### Task instructions
Retype exactly and only the lines from the one that contains "Target: lymphocytic infiltrate." through the final line of the data; pictures are left out.
========================================
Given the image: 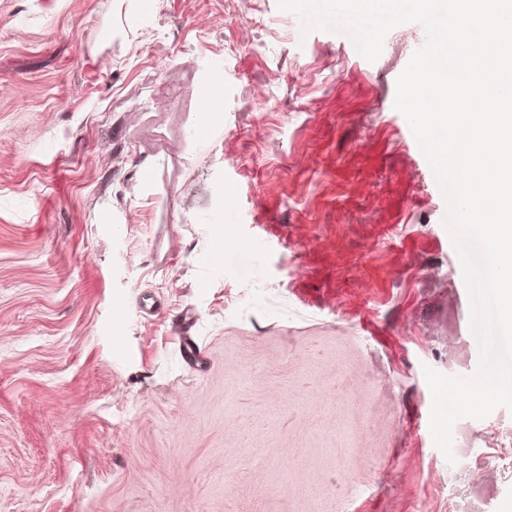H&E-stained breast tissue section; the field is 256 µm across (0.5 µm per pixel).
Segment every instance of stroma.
<instances>
[{
  "mask_svg": "<svg viewBox=\"0 0 512 512\" xmlns=\"http://www.w3.org/2000/svg\"><path fill=\"white\" fill-rule=\"evenodd\" d=\"M421 38L0 0V512H512V410L458 419L452 466L430 431L424 367L478 360L394 107Z\"/></svg>",
  "mask_w": 512,
  "mask_h": 512,
  "instance_id": "1",
  "label": "stroma"
}]
</instances>
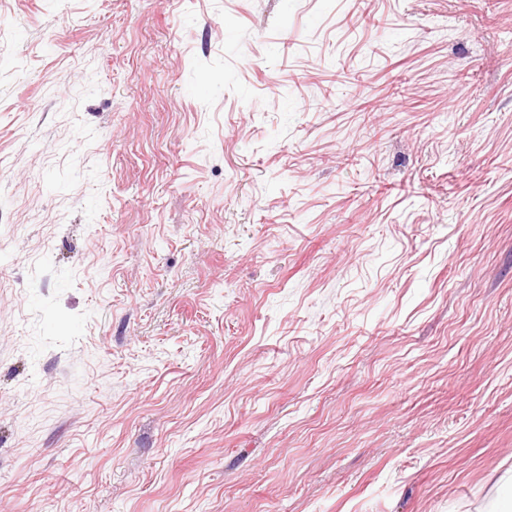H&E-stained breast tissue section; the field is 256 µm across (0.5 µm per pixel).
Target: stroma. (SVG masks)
<instances>
[{"mask_svg":"<svg viewBox=\"0 0 512 512\" xmlns=\"http://www.w3.org/2000/svg\"><path fill=\"white\" fill-rule=\"evenodd\" d=\"M512 0H0V512H507Z\"/></svg>","mask_w":512,"mask_h":512,"instance_id":"1","label":"stroma"}]
</instances>
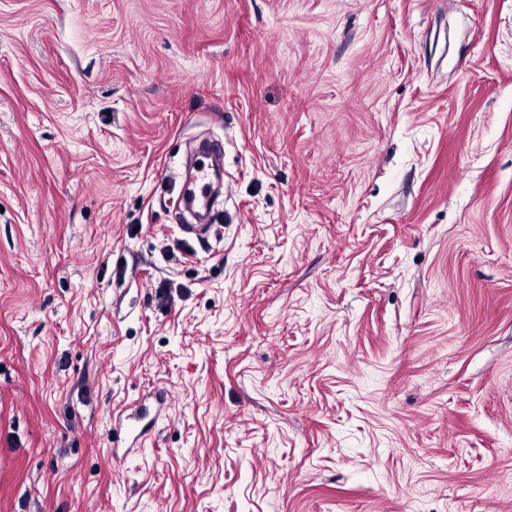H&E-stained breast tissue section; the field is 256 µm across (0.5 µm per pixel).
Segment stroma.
Returning a JSON list of instances; mask_svg holds the SVG:
<instances>
[{
    "instance_id": "obj_1",
    "label": "stroma",
    "mask_w": 512,
    "mask_h": 512,
    "mask_svg": "<svg viewBox=\"0 0 512 512\" xmlns=\"http://www.w3.org/2000/svg\"><path fill=\"white\" fill-rule=\"evenodd\" d=\"M0 512H512V0H0ZM202 171L198 177L187 185H185L184 194L188 196L191 205L196 204L200 208H204L208 201L209 187L206 180V173L204 172V166H201ZM199 182L202 184L200 185Z\"/></svg>"
}]
</instances>
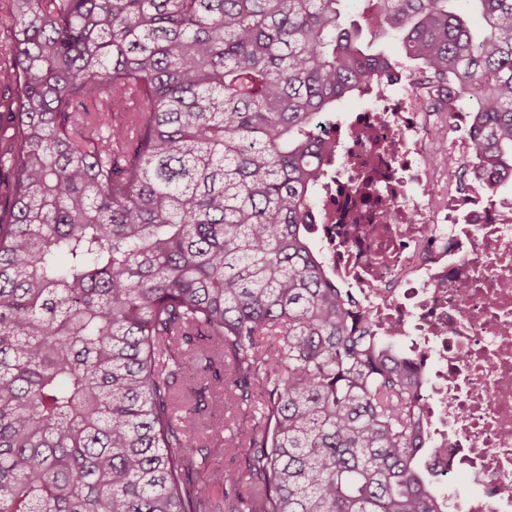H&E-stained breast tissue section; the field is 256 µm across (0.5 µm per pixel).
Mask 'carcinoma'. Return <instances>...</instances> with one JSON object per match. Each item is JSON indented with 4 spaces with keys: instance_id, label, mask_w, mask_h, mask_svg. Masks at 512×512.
Segmentation results:
<instances>
[{
    "instance_id": "cac0c4a2",
    "label": "carcinoma",
    "mask_w": 512,
    "mask_h": 512,
    "mask_svg": "<svg viewBox=\"0 0 512 512\" xmlns=\"http://www.w3.org/2000/svg\"><path fill=\"white\" fill-rule=\"evenodd\" d=\"M342 0H0V512H445L414 364L310 241L316 120L394 64ZM512 176V0H375ZM259 414L224 437L225 404ZM216 439L242 473L188 458Z\"/></svg>"
}]
</instances>
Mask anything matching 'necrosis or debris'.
Returning a JSON list of instances; mask_svg holds the SVG:
<instances>
[{
  "label": "necrosis or debris",
  "mask_w": 512,
  "mask_h": 512,
  "mask_svg": "<svg viewBox=\"0 0 512 512\" xmlns=\"http://www.w3.org/2000/svg\"><path fill=\"white\" fill-rule=\"evenodd\" d=\"M419 97L399 73L337 132L312 235L373 332L422 363L426 464L471 487L454 512H512V201L449 187V157L471 158L472 144L448 133L471 115L454 97L424 111ZM368 180L384 208L361 202Z\"/></svg>",
  "instance_id": "necrosis-or-debris-1"
}]
</instances>
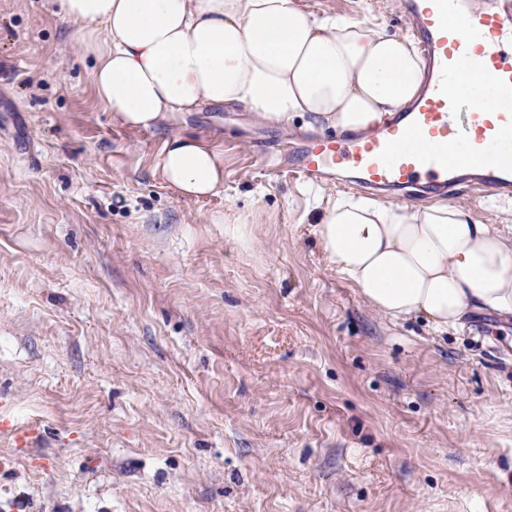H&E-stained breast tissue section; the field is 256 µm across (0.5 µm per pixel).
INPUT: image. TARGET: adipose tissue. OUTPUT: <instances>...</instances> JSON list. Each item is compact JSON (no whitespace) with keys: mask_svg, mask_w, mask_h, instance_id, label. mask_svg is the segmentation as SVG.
Segmentation results:
<instances>
[{"mask_svg":"<svg viewBox=\"0 0 512 512\" xmlns=\"http://www.w3.org/2000/svg\"><path fill=\"white\" fill-rule=\"evenodd\" d=\"M81 22L93 88L114 120L150 128L200 105L243 107L264 124L294 117L360 133L414 101L423 66L413 43L293 0H58ZM163 179L187 198L217 193L224 161L172 135ZM326 256L359 296L394 320L438 330L475 313L512 318V234L457 205L425 208L339 195L318 220Z\"/></svg>","mask_w":512,"mask_h":512,"instance_id":"1","label":"adipose tissue"}]
</instances>
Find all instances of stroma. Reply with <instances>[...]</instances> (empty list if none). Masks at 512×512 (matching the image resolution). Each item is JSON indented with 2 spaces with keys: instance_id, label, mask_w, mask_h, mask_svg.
<instances>
[{
  "instance_id": "35a3bbf8",
  "label": "stroma",
  "mask_w": 512,
  "mask_h": 512,
  "mask_svg": "<svg viewBox=\"0 0 512 512\" xmlns=\"http://www.w3.org/2000/svg\"><path fill=\"white\" fill-rule=\"evenodd\" d=\"M294 2L413 36L399 0ZM80 29L0 0V512H512V321L374 312L317 233L318 190H362L291 172L303 119L121 126ZM175 133L216 194L162 179ZM159 166L163 179L186 198L215 194L224 185V158L191 135H172L165 143Z\"/></svg>"
}]
</instances>
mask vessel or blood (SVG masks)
Returning <instances> with one entry per match:
<instances>
[{"label": "vessel or blood", "mask_w": 512, "mask_h": 512, "mask_svg": "<svg viewBox=\"0 0 512 512\" xmlns=\"http://www.w3.org/2000/svg\"><path fill=\"white\" fill-rule=\"evenodd\" d=\"M403 10L423 51L422 93L368 133L310 141L297 174L322 182L347 170L359 186L427 198L461 184L511 196L512 5L484 0L475 11L468 0H405ZM476 71L491 83H473ZM481 98L489 106L473 111Z\"/></svg>", "instance_id": "1"}]
</instances>
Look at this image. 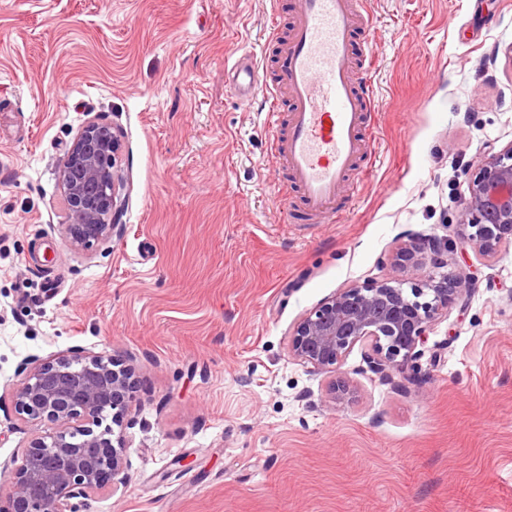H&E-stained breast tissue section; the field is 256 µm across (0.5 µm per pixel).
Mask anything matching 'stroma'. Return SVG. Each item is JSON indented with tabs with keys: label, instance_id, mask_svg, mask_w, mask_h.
Returning <instances> with one entry per match:
<instances>
[{
	"label": "stroma",
	"instance_id": "1",
	"mask_svg": "<svg viewBox=\"0 0 512 512\" xmlns=\"http://www.w3.org/2000/svg\"><path fill=\"white\" fill-rule=\"evenodd\" d=\"M298 0H0V469L38 427L14 411L26 360L81 348L132 365L123 483L80 512H512V242L456 240L467 175L512 143V0H369L363 71L380 160L341 224H290L242 50L276 73L271 15ZM118 128L126 230L59 234L58 164L86 121ZM447 233L473 272L418 368L366 346L332 376L290 355L338 290L393 278L405 233Z\"/></svg>",
	"mask_w": 512,
	"mask_h": 512
}]
</instances>
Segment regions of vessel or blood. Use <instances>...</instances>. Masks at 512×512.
Returning <instances> with one entry per match:
<instances>
[{"instance_id": "b4317fda", "label": "vessel or blood", "mask_w": 512, "mask_h": 512, "mask_svg": "<svg viewBox=\"0 0 512 512\" xmlns=\"http://www.w3.org/2000/svg\"><path fill=\"white\" fill-rule=\"evenodd\" d=\"M368 22L364 0H301L287 33L274 26L268 35L277 50L275 82L261 83L264 63L253 53L226 64L238 97L263 95L277 131L269 154L288 170L312 220L337 216L339 196L368 152L370 98L352 74L353 62L367 68L374 58L355 52V35Z\"/></svg>"}]
</instances>
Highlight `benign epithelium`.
I'll return each mask as SVG.
<instances>
[{"label":"benign epithelium","mask_w":512,"mask_h":512,"mask_svg":"<svg viewBox=\"0 0 512 512\" xmlns=\"http://www.w3.org/2000/svg\"><path fill=\"white\" fill-rule=\"evenodd\" d=\"M120 142L114 128L87 122L60 161L59 179L79 223L63 224L64 243L76 250L119 238L124 225L122 184L116 174ZM457 234L489 256L512 240V143L491 153L468 180ZM448 237L405 235L391 265L405 278L352 285L324 299L293 327L289 352L320 373H331L358 344L370 343V371L389 378L424 355L427 332L448 309L463 308L477 278L466 272L436 278L427 265L448 266ZM135 368L111 356L73 349L26 362L12 390L17 414L47 432L36 434L11 469L12 490L0 512H79V503L125 479L124 436ZM112 425L97 432L104 418Z\"/></svg>","instance_id":"obj_1"}]
</instances>
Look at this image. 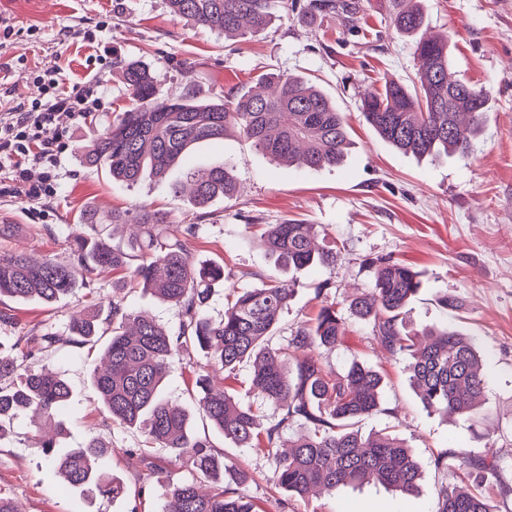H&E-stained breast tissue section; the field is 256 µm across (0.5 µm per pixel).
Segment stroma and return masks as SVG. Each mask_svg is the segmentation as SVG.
<instances>
[{"instance_id":"stroma-1","label":"stroma","mask_w":512,"mask_h":512,"mask_svg":"<svg viewBox=\"0 0 512 512\" xmlns=\"http://www.w3.org/2000/svg\"><path fill=\"white\" fill-rule=\"evenodd\" d=\"M306 2L272 0L264 31L230 37L174 16L167 0H0V14L15 25L14 35L0 45V107L27 106L37 98L30 79L34 70L58 74L69 88L98 78L108 102L106 111L79 123L59 116L68 148L56 168L57 193L50 202L26 198L16 191L9 167L0 168V217L16 226L11 236L0 238V248L64 261L66 241L81 232L78 218L86 206L104 212L148 206L166 214L170 233L201 225L189 248L195 260L224 266V283L214 288L207 309L218 321L230 288L253 286L254 273L273 268L261 225L296 218L316 226L319 244L333 249L334 257L328 265L294 272L298 286L280 318L282 336L311 319L321 303L363 292L373 278L367 259L406 262L423 283L406 308L408 329L446 323L474 338L484 352L488 387L479 417L467 421L424 408L409 384L405 360L384 354L370 327L356 319H347L342 343L321 356L338 371L355 357L384 374V412L361 421L360 429L388 430L412 448L423 471L414 496L367 484L288 497L274 484L272 460L225 440L199 414L195 376L211 373L217 384L223 378L199 349H189L171 367L165 396L188 410L195 432L208 434L226 462L251 475L247 491L258 512H436V491L445 479L433 465L438 450L512 454V0H418L424 17L419 36L448 37L453 72L490 92L471 155L441 161L397 150L360 109L369 89L388 79L410 82L415 72L417 36L391 26L392 0H357L351 18L339 11L309 17ZM103 20L108 26L102 30ZM92 27L98 30L92 43L67 35ZM107 48L146 63L162 98L181 91L200 99L242 95L254 90L264 73L311 78L346 116L347 160L340 168L301 172L271 161L232 132L190 154L191 168L225 163L236 180L233 197L215 199L206 209L150 177L131 186L112 180L103 169L87 166L80 151L94 130L111 123L129 102L119 72L95 62ZM123 277L119 270L95 271L52 305L0 302V312L12 318L0 323V348L23 368L62 372L71 388L59 416L58 452L107 439L114 449L109 468L125 485L124 493L112 498L66 483L22 413L0 435V495L20 512H164L172 484L213 482L167 449L147 444L141 429L108 419L90 380L102 342L50 352L27 342L47 332L66 333L71 316L81 310L108 312ZM121 292L131 309L177 327L174 306L139 286ZM443 295L454 297L456 308L443 309L438 303Z\"/></svg>"}]
</instances>
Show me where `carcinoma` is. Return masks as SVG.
Segmentation results:
<instances>
[{"label": "carcinoma", "instance_id": "carcinoma-1", "mask_svg": "<svg viewBox=\"0 0 512 512\" xmlns=\"http://www.w3.org/2000/svg\"><path fill=\"white\" fill-rule=\"evenodd\" d=\"M271 0H168L170 12L218 33H235L243 25L259 31L270 22ZM354 10L347 0H311L309 11ZM393 27L412 34L424 24L415 0H398ZM416 72L412 85L387 80L367 92L361 112L387 143L418 158L467 157L482 129L489 91L449 73L448 39H420L414 49ZM112 67L121 71L129 93L127 109L112 123L97 130L81 147L85 162L106 170L119 181L134 184L144 172L180 193L191 185V201L204 208L214 199L230 197L236 189L229 166H214L186 173L175 171L197 144L224 139L237 131L271 158L300 170L339 167L347 157L348 125L343 113L313 83L273 73L259 79L260 93L201 102L188 94L157 97L151 69L140 60L112 53ZM79 223L89 233L67 240L69 258L34 261L19 251L0 250V301L36 300L51 304L70 294L78 282L97 268L122 270L125 277L178 309L173 331L128 309L115 298L106 317L87 311L71 319L68 335L46 334L31 341L48 351L59 345L93 342L109 336L101 362L90 372L102 406L114 424L138 426L148 442L166 448L195 469L224 479L233 476L237 488L219 485L209 491L194 481L174 486L167 512H256L242 492L250 475L235 469L213 453L207 437L191 428L189 416L171 406L161 392L175 359L191 344L210 354L225 378L235 379L237 366L249 360L253 371L247 392L273 408L261 424L259 408L243 405L230 388L213 387L199 374L198 409L226 439L275 462V482L290 496H303L314 486L328 492L351 484L381 483L405 496L416 493L420 467L409 448L386 432L362 435L354 425L384 412L382 375L352 360L340 375L316 354L336 347L344 334L345 318L335 304L322 306L313 322L291 330L285 343L273 337L295 283L277 273L257 274L260 285L233 295L224 318L206 315L212 290L224 283V266L200 263L188 241L198 236L200 224H187L179 235L163 230L166 217L141 206L132 212L103 214L85 209ZM100 224H134L138 233L126 241L111 242L100 234ZM267 251L274 266L298 271L325 265L332 251L314 244L311 224L286 219L267 224ZM374 280L367 291L343 299L350 315L371 325L374 341L390 356L407 359L409 380L423 406L433 412L475 420L485 401L487 375L476 341L455 328L423 333L408 330L403 313L422 288L418 273L392 258L369 262ZM0 423L18 412L54 421L71 397L68 382L50 370L19 372L17 361L0 356ZM299 429L291 448L280 451L284 432ZM44 453L62 478L77 488L117 496L123 485L103 469L112 445L93 438L66 454L53 456L54 436L41 441ZM501 457L491 453L475 459L451 449L434 455V467L461 480L481 484L486 475L500 472ZM498 504L482 492L442 484L437 489V512H497Z\"/></svg>", "mask_w": 512, "mask_h": 512}]
</instances>
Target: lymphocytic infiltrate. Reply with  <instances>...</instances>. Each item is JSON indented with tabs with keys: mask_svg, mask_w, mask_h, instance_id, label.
<instances>
[{
	"mask_svg": "<svg viewBox=\"0 0 512 512\" xmlns=\"http://www.w3.org/2000/svg\"><path fill=\"white\" fill-rule=\"evenodd\" d=\"M41 96L27 110L0 115V161L12 164L17 189L31 199H48L57 193L54 171L65 150L62 133L56 128L55 115L69 113L74 121H83L90 113L104 109V94L97 80L68 90L53 76L34 78ZM43 167L40 181L29 182L28 166Z\"/></svg>",
	"mask_w": 512,
	"mask_h": 512,
	"instance_id": "obj_1",
	"label": "lymphocytic infiltrate"
}]
</instances>
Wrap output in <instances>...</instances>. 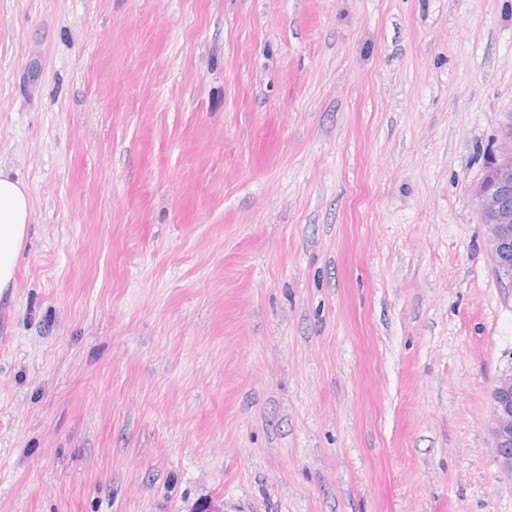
========================================
### Reply to the exercise
Target: lymphocytic infiltrate. Reply with  <instances>...</instances>. Each item is JSON indented with tabs with keys: mask_svg, mask_w, mask_h, instance_id, label.
<instances>
[{
	"mask_svg": "<svg viewBox=\"0 0 512 512\" xmlns=\"http://www.w3.org/2000/svg\"><path fill=\"white\" fill-rule=\"evenodd\" d=\"M41 96L27 110L0 115V161L12 164L17 189L31 199H48L57 193L54 171L65 150L62 133L56 128L55 115L69 113L74 121H83L90 113L104 109V94L97 80L68 90L53 76L34 78ZM43 167L40 181L29 182L28 166Z\"/></svg>",
	"mask_w": 512,
	"mask_h": 512,
	"instance_id": "obj_1",
	"label": "lymphocytic infiltrate"
}]
</instances>
Wrap output in <instances>...</instances>. 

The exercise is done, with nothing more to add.